• What to work on:
Reproduce the following data verbatim, preserving every line in its original order and form.

• Records for the exercise:
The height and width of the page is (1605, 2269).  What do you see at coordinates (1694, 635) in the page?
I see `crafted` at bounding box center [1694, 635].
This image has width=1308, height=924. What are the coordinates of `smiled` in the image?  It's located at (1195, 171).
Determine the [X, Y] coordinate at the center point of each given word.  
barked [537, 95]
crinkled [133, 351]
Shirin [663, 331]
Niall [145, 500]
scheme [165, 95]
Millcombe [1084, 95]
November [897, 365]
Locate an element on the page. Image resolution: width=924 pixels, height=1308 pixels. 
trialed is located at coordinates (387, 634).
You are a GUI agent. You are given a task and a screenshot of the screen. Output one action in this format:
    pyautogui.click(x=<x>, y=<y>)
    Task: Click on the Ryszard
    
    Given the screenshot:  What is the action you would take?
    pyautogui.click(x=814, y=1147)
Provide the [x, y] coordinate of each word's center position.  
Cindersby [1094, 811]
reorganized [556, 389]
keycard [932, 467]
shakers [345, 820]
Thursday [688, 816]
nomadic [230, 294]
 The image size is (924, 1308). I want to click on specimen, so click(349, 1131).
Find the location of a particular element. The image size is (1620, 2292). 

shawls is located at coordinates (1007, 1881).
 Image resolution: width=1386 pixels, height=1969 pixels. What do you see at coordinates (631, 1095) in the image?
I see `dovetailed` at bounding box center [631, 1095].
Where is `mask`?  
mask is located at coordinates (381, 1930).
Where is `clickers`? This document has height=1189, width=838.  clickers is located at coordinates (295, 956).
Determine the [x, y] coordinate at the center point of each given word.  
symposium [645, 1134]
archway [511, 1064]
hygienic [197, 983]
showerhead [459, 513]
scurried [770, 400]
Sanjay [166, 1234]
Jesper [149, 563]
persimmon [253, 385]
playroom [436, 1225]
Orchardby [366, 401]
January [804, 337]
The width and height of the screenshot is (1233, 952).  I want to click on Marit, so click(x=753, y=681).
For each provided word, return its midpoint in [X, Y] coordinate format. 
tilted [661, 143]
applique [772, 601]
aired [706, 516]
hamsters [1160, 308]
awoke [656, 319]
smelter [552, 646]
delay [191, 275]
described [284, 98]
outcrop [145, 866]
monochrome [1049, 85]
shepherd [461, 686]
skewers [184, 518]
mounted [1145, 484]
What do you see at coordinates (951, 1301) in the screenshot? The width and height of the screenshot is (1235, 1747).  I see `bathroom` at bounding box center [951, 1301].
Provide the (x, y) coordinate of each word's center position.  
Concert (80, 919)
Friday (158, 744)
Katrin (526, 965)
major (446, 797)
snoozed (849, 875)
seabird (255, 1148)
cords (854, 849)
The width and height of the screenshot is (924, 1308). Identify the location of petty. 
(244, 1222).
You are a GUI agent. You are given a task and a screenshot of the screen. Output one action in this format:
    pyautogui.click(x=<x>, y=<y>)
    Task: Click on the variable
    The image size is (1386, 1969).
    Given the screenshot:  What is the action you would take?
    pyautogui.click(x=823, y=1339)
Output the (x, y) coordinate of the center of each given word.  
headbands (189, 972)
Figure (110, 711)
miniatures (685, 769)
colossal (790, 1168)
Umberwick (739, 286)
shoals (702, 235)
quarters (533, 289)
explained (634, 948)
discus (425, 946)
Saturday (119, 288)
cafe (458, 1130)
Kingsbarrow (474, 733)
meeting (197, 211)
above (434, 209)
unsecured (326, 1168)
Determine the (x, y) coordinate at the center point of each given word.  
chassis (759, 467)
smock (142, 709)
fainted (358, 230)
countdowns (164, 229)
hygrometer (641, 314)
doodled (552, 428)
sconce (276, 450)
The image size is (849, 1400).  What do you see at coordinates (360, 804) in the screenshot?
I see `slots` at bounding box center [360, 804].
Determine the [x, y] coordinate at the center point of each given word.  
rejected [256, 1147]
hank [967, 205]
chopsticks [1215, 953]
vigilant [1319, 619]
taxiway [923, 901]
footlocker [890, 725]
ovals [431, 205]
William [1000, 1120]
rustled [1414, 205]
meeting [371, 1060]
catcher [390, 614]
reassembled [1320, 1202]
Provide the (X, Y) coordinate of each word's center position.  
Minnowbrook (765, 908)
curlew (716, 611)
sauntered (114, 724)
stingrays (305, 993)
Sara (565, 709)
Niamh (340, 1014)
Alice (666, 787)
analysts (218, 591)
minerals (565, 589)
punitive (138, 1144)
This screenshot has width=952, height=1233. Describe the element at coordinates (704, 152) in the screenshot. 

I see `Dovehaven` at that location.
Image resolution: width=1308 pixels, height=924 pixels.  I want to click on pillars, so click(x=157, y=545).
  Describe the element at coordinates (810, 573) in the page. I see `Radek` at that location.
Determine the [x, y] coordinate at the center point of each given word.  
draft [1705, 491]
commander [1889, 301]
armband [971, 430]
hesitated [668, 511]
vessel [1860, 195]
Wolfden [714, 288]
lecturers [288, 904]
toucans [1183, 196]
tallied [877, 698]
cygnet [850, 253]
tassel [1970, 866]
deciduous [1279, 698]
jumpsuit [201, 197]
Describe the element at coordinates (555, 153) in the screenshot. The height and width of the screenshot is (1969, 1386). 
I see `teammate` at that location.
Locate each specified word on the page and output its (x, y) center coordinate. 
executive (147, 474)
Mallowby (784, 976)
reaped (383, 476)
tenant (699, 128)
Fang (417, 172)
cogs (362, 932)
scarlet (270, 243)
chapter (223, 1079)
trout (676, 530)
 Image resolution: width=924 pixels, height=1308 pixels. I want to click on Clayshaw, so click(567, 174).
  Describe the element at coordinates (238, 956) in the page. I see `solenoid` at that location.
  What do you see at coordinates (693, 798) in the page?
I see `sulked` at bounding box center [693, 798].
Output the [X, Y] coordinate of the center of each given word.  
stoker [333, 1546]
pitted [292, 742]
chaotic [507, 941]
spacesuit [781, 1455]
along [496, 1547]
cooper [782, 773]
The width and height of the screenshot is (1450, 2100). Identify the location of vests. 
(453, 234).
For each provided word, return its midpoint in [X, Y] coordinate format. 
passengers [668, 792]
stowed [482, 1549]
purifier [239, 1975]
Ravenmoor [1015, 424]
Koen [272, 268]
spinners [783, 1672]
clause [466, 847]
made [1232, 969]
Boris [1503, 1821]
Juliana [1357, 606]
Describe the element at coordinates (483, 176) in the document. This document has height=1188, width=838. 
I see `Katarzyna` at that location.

• Answer to this problem:
The height and width of the page is (1605, 2269).  What do you see at coordinates (1694, 635) in the page?
I see `crafted` at bounding box center [1694, 635].
This image has width=1308, height=924. What are the coordinates of `smiled` in the image?  It's located at (1195, 171).
Determine the [X, Y] coordinate at the center point of each given word.  
barked [537, 95]
crinkled [133, 351]
Shirin [663, 331]
Niall [145, 500]
scheme [165, 95]
Millcombe [1084, 95]
November [897, 365]
Locate an element on the page. Image resolution: width=924 pixels, height=1308 pixels. 
trialed is located at coordinates (387, 634).
You are a GUI agent. You are given a task and a screenshot of the screen. Output one action in this format:
    pyautogui.click(x=<x>, y=<y>)
    Task: Click on the Ryszard
    
    Given the screenshot:  What is the action you would take?
    pyautogui.click(x=814, y=1147)
Provide the [x, y] coordinate of each word's center position.  
Cindersby [1094, 811]
reorganized [556, 389]
keycard [932, 467]
shakers [345, 820]
Thursday [688, 816]
nomadic [230, 294]
 The image size is (924, 1308). I want to click on specimen, so click(349, 1131).
Find the location of a particular element. The image size is (1620, 2292). 

shawls is located at coordinates (1007, 1881).
 Image resolution: width=1386 pixels, height=1969 pixels. What do you see at coordinates (631, 1095) in the image?
I see `dovetailed` at bounding box center [631, 1095].
Where is `mask`?  
mask is located at coordinates (381, 1930).
Where is `clickers`? This document has height=1189, width=838.  clickers is located at coordinates (295, 956).
Determine the [x, y] coordinate at the center point of each given word.  
symposium [645, 1134]
archway [511, 1064]
hygienic [197, 983]
showerhead [459, 513]
scurried [770, 400]
Sanjay [166, 1234]
Jesper [149, 563]
persimmon [253, 385]
playroom [436, 1225]
Orchardby [366, 401]
January [804, 337]
The width and height of the screenshot is (1233, 952).  I want to click on Marit, so click(x=753, y=681).
For each provided word, return its midpoint in [X, Y] coordinate format. 
tilted [661, 143]
applique [772, 601]
aired [706, 516]
hamsters [1160, 308]
awoke [656, 319]
smelter [552, 646]
delay [191, 275]
described [284, 98]
outcrop [145, 866]
monochrome [1049, 85]
shepherd [461, 686]
skewers [184, 518]
mounted [1145, 484]
What do you see at coordinates (951, 1301) in the screenshot? The width and height of the screenshot is (1235, 1747).  I see `bathroom` at bounding box center [951, 1301].
Provide the (x, y) coordinate of each word's center position.  
Concert (80, 919)
Friday (158, 744)
Katrin (526, 965)
major (446, 797)
snoozed (849, 875)
seabird (255, 1148)
cords (854, 849)
The width and height of the screenshot is (924, 1308). Identify the location of petty. 
(244, 1222).
You are a GUI agent. You are given a task and a screenshot of the screen. Output one action in this format:
    pyautogui.click(x=<x>, y=<y>)
    Task: Click on the variable
    The image size is (1386, 1969).
    Given the screenshot:  What is the action you would take?
    pyautogui.click(x=823, y=1339)
Output the (x, y) coordinate of the center of each given word.  
headbands (189, 972)
Figure (110, 711)
miniatures (685, 769)
colossal (790, 1168)
Umberwick (739, 286)
shoals (702, 235)
quarters (533, 289)
explained (634, 948)
discus (425, 946)
Saturday (119, 288)
cafe (458, 1130)
Kingsbarrow (474, 733)
meeting (197, 211)
above (434, 209)
unsecured (326, 1168)
Determine the (x, y) coordinate at the center point of each given word.  
chassis (759, 467)
smock (142, 709)
fainted (358, 230)
countdowns (164, 229)
hygrometer (641, 314)
doodled (552, 428)
sconce (276, 450)
The image size is (849, 1400).  What do you see at coordinates (360, 804) in the screenshot?
I see `slots` at bounding box center [360, 804].
Determine the [x, y] coordinate at the center point of each given word.  
rejected [256, 1147]
hank [967, 205]
chopsticks [1215, 953]
vigilant [1319, 619]
taxiway [923, 901]
footlocker [890, 725]
ovals [431, 205]
William [1000, 1120]
rustled [1414, 205]
meeting [371, 1060]
catcher [390, 614]
reassembled [1320, 1202]
Provide the (X, Y) coordinate of each word's center position.  
Minnowbrook (765, 908)
curlew (716, 611)
sauntered (114, 724)
stingrays (305, 993)
Sara (565, 709)
Niamh (340, 1014)
Alice (666, 787)
analysts (218, 591)
minerals (565, 589)
punitive (138, 1144)
This screenshot has width=952, height=1233. Describe the element at coordinates (704, 152) in the screenshot. 

I see `Dovehaven` at that location.
Image resolution: width=1308 pixels, height=924 pixels.  I want to click on pillars, so click(x=157, y=545).
  Describe the element at coordinates (810, 573) in the page. I see `Radek` at that location.
Determine the [x, y] coordinate at the center point of each given word.  
draft [1705, 491]
commander [1889, 301]
armband [971, 430]
hesitated [668, 511]
vessel [1860, 195]
Wolfden [714, 288]
lecturers [288, 904]
toucans [1183, 196]
tallied [877, 698]
cygnet [850, 253]
tassel [1970, 866]
deciduous [1279, 698]
jumpsuit [201, 197]
Describe the element at coordinates (555, 153) in the screenshot. The height and width of the screenshot is (1969, 1386). 
I see `teammate` at that location.
Locate each specified word on the page and output its (x, y) center coordinate. 
executive (147, 474)
Mallowby (784, 976)
reaped (383, 476)
tenant (699, 128)
Fang (417, 172)
cogs (362, 932)
scarlet (270, 243)
chapter (223, 1079)
trout (676, 530)
 Image resolution: width=924 pixels, height=1308 pixels. I want to click on Clayshaw, so click(567, 174).
  Describe the element at coordinates (238, 956) in the page. I see `solenoid` at that location.
  What do you see at coordinates (693, 798) in the page?
I see `sulked` at bounding box center [693, 798].
Output the [X, Y] coordinate of the center of each given word.  
stoker [333, 1546]
pitted [292, 742]
chaotic [507, 941]
spacesuit [781, 1455]
along [496, 1547]
cooper [782, 773]
The width and height of the screenshot is (1450, 2100). Identify the location of vests. 
(453, 234).
For each provided word, return its midpoint in [X, Y] coordinate format. 
passengers [668, 792]
stowed [482, 1549]
purifier [239, 1975]
Ravenmoor [1015, 424]
Koen [272, 268]
spinners [783, 1672]
clause [466, 847]
made [1232, 969]
Boris [1503, 1821]
Juliana [1357, 606]
Describe the element at coordinates (483, 176) in the document. This document has height=1188, width=838. 
I see `Katarzyna` at that location.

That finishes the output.